╭─ Information provided

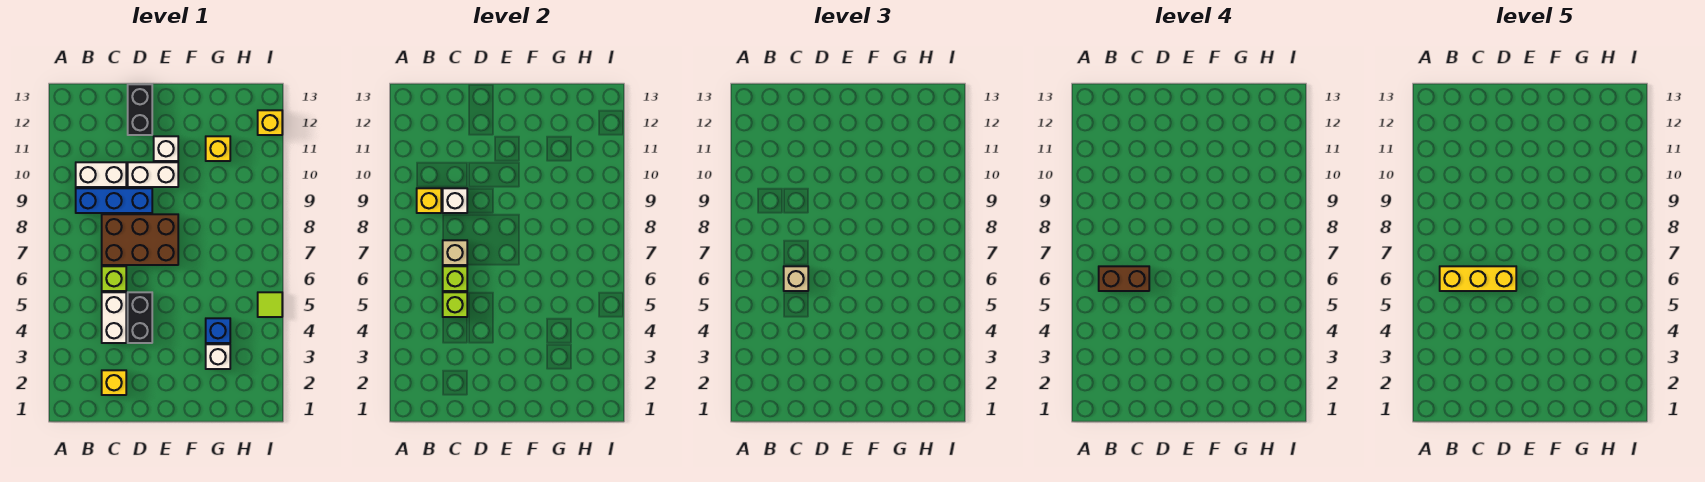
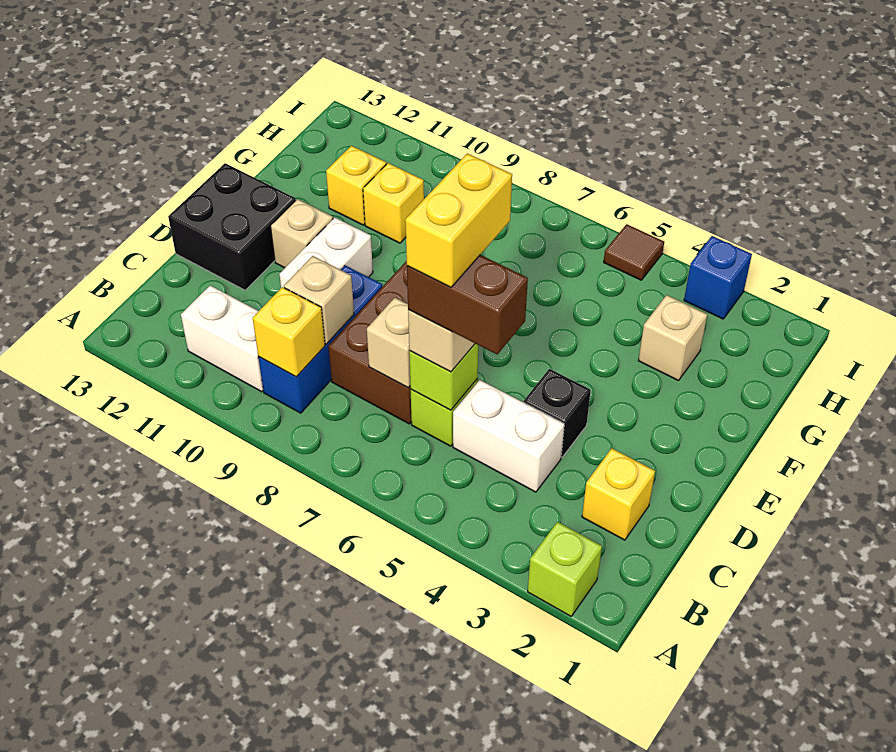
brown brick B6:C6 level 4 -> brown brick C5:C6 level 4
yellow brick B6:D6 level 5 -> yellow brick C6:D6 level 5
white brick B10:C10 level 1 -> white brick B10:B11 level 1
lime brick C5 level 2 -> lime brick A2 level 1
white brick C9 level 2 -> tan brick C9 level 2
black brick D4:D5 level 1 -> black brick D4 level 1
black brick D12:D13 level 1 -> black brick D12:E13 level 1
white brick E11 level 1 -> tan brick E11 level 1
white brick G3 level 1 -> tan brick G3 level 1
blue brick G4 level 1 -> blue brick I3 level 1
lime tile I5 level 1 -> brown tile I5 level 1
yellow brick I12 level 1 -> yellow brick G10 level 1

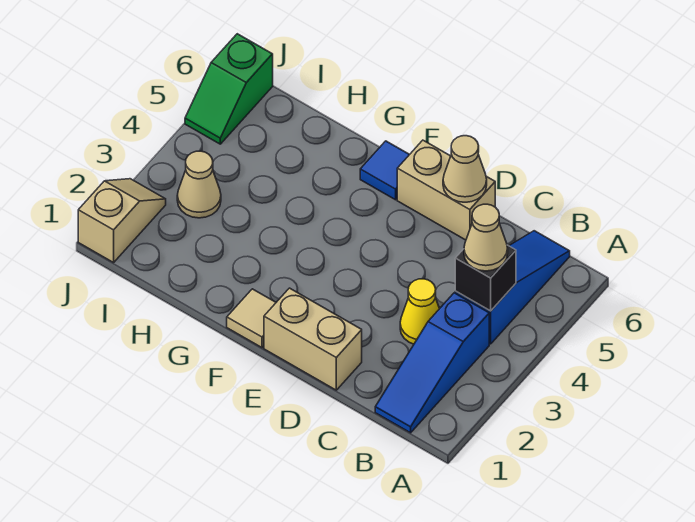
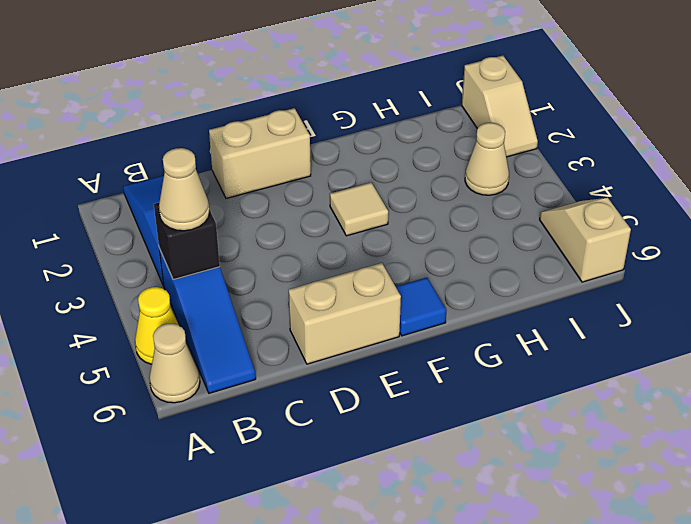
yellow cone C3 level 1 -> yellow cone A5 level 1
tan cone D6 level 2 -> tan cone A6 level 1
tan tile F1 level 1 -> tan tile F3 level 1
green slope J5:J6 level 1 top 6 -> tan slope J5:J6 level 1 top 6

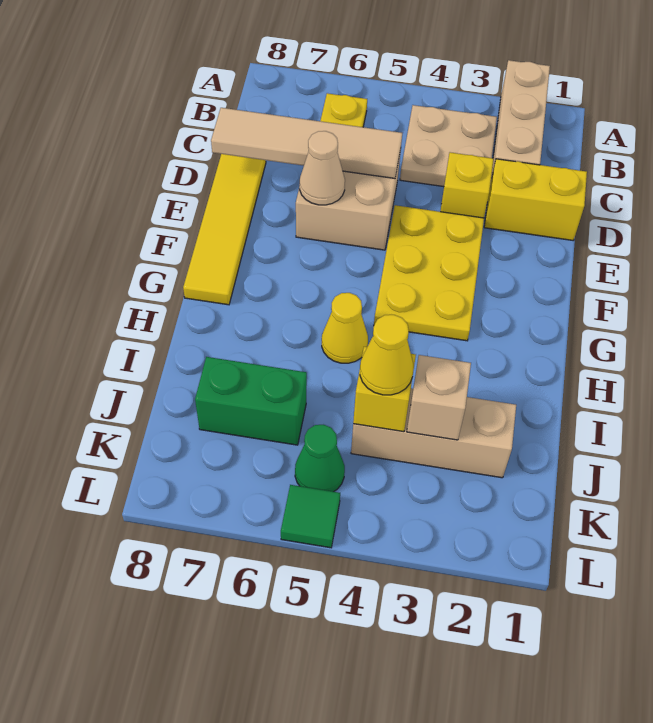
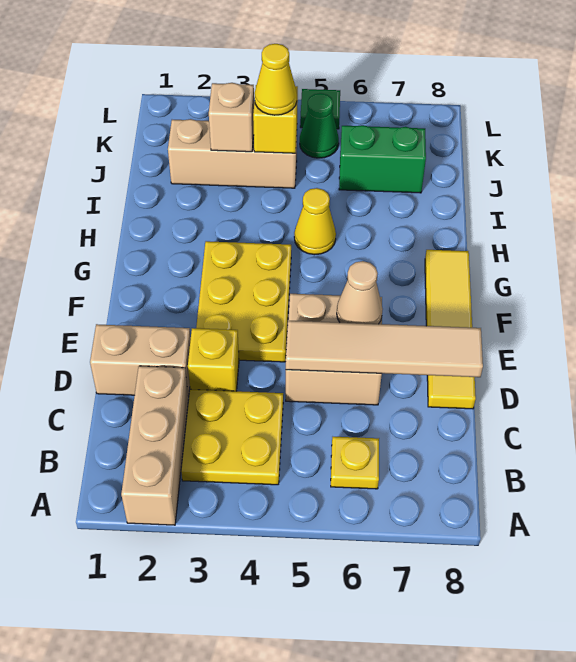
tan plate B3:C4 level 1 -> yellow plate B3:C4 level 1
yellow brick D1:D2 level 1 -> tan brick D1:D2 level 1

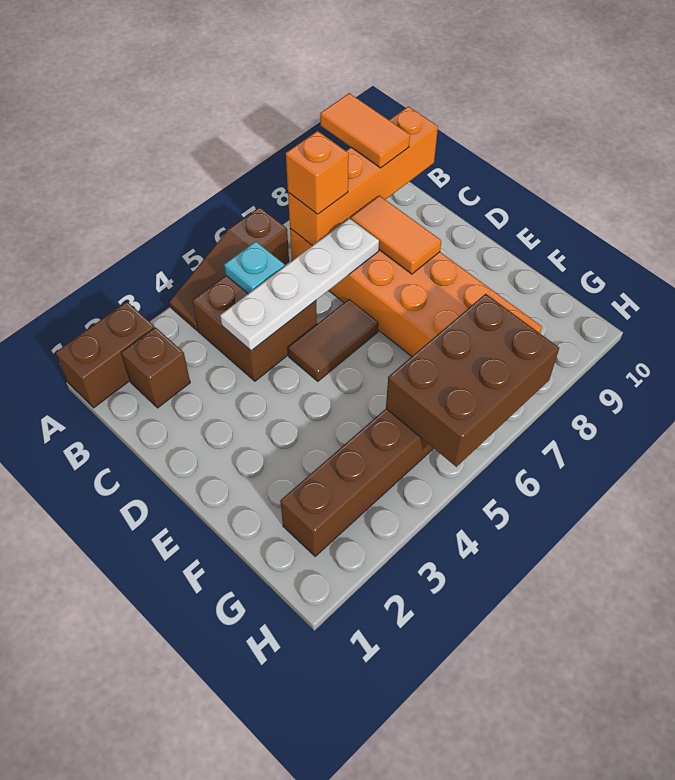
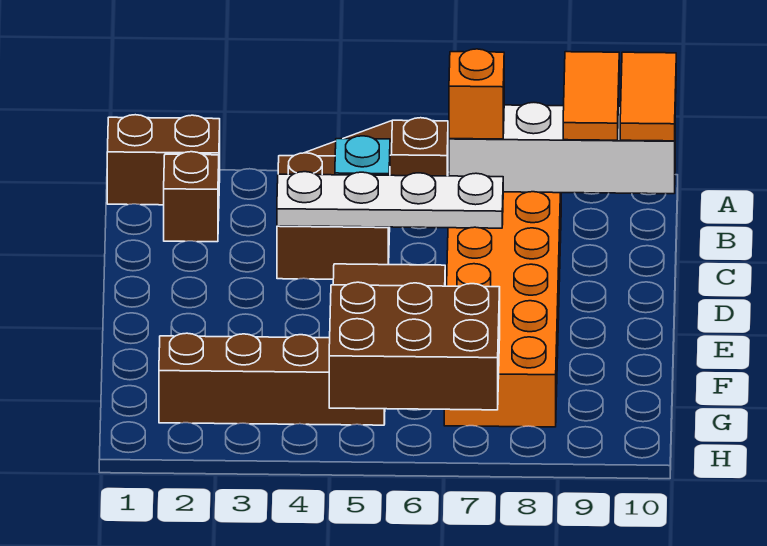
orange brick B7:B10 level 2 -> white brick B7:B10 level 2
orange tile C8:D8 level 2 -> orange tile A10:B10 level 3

╰─
╭─ Information provided

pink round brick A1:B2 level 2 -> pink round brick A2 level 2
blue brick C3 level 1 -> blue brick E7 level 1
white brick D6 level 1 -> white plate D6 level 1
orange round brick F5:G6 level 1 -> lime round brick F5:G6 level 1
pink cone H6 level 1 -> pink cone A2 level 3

╰─
╭─ Information provided

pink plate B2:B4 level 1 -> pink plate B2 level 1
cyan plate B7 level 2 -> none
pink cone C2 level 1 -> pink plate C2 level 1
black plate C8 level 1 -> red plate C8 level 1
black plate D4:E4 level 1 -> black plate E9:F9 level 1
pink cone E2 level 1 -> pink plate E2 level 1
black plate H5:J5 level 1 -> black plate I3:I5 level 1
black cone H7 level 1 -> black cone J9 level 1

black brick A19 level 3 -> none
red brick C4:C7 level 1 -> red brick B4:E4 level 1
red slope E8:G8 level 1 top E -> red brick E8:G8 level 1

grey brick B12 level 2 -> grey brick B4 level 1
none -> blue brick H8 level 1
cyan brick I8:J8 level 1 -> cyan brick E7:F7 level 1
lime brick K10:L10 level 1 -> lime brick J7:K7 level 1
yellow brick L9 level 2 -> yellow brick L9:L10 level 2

╰─

** What to produce **
In the data above, start at the line holding "white brick C9" and stop after the line holding "yellow cone C3"; write out those lines exactly, without pictures.

** Solution for this exercise **
white brick C9 level 2 -> tan brick C9 level 2
black brick D4:D5 level 1 -> black brick D4 level 1
black brick D12:D13 level 1 -> black brick D12:E13 level 1
white brick E11 level 1 -> tan brick E11 level 1
white brick G3 level 1 -> tan brick G3 level 1
blue brick G4 level 1 -> blue brick I3 level 1
lime tile I5 level 1 -> brown tile I5 level 1
yellow brick I12 level 1 -> yellow brick G10 level 1

yellow cone C3 level 1 -> yellow cone A5 level 1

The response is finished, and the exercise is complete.